* _WORK TO BE COMPLETED_:
Transcribe word for word the lines below from the line with "none -> blue 1x1 brick [327,94,378,151]" through the line with "blue 1x4 brick", ends included.

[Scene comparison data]
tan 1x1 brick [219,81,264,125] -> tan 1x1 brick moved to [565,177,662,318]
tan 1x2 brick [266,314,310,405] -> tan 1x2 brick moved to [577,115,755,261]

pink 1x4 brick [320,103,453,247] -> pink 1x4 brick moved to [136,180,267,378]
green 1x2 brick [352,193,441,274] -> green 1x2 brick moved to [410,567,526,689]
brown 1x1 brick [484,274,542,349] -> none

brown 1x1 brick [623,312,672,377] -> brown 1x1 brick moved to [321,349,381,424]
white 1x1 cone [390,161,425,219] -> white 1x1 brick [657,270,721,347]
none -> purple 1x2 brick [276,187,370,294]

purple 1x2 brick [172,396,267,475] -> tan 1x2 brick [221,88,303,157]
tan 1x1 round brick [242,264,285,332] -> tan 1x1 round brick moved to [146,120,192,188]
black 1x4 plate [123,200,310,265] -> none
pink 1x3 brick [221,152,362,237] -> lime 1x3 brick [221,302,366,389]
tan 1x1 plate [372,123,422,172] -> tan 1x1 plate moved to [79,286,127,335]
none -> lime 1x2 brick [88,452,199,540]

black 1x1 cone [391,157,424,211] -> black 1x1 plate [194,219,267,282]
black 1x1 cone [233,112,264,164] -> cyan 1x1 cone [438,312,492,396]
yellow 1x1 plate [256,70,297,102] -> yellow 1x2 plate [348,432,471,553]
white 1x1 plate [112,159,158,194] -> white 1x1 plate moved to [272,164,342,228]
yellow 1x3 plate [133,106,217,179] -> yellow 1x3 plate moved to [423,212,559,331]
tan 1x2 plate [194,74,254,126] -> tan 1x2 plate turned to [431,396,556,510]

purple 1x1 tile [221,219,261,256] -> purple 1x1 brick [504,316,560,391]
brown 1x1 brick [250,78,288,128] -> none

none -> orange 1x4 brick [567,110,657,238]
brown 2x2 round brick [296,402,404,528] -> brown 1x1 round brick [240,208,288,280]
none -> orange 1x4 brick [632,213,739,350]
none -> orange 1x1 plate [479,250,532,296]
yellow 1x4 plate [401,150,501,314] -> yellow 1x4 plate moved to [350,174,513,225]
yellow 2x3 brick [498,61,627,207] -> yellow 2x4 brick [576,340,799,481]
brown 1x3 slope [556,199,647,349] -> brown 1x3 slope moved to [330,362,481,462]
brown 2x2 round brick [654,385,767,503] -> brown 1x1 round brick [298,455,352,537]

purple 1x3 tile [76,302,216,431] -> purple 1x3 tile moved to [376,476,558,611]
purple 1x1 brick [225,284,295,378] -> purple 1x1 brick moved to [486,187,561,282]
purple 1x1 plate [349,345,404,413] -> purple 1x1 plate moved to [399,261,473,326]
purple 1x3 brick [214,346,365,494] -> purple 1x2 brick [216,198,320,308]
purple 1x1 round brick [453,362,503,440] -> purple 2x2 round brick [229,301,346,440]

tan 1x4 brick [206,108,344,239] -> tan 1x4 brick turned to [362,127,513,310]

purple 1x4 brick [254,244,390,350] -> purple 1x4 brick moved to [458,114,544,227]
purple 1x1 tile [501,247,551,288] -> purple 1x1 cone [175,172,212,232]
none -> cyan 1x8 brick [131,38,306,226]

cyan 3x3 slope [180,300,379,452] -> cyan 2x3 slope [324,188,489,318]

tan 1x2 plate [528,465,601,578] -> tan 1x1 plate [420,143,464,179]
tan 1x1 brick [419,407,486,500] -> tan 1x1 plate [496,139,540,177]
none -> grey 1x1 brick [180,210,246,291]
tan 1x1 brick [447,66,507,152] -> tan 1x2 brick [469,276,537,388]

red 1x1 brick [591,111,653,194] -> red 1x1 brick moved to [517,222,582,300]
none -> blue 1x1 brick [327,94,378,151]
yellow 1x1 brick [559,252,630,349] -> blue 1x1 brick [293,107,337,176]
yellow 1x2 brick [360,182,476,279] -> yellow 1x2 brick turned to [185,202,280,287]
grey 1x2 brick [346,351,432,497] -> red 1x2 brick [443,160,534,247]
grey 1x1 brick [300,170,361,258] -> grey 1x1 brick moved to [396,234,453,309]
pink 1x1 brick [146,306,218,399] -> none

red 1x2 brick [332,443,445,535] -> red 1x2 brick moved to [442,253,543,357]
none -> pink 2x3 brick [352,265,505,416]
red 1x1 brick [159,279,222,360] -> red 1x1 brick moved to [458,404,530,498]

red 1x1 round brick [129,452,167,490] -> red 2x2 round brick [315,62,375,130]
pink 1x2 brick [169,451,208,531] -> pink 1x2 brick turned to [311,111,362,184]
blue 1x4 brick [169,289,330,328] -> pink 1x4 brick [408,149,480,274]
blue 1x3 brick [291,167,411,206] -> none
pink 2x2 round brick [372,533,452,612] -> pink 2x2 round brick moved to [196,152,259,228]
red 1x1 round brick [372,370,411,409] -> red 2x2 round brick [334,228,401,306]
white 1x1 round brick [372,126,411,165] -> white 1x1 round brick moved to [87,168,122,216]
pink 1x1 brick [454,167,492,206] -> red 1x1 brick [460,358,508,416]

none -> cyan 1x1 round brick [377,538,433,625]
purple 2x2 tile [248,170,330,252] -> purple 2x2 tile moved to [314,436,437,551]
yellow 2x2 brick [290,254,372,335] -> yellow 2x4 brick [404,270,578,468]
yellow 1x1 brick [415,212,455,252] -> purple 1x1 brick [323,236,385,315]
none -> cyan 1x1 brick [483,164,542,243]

* _SOLUTION TO THE EXERCISE_:
none -> blue 1x1 brick [327,94,378,151]
yellow 1x1 brick [559,252,630,349] -> blue 1x1 brick [293,107,337,176]
yellow 1x2 brick [360,182,476,279] -> yellow 1x2 brick turned to [185,202,280,287]
grey 1x2 brick [346,351,432,497] -> red 1x2 brick [443,160,534,247]
grey 1x1 brick [300,170,361,258] -> grey 1x1 brick moved to [396,234,453,309]
pink 1x1 brick [146,306,218,399] -> none

red 1x2 brick [332,443,445,535] -> red 1x2 brick moved to [442,253,543,357]
none -> pink 2x3 brick [352,265,505,416]
red 1x1 brick [159,279,222,360] -> red 1x1 brick moved to [458,404,530,498]

red 1x1 round brick [129,452,167,490] -> red 2x2 round brick [315,62,375,130]
pink 1x2 brick [169,451,208,531] -> pink 1x2 brick turned to [311,111,362,184]
blue 1x4 brick [169,289,330,328] -> pink 1x4 brick [408,149,480,274]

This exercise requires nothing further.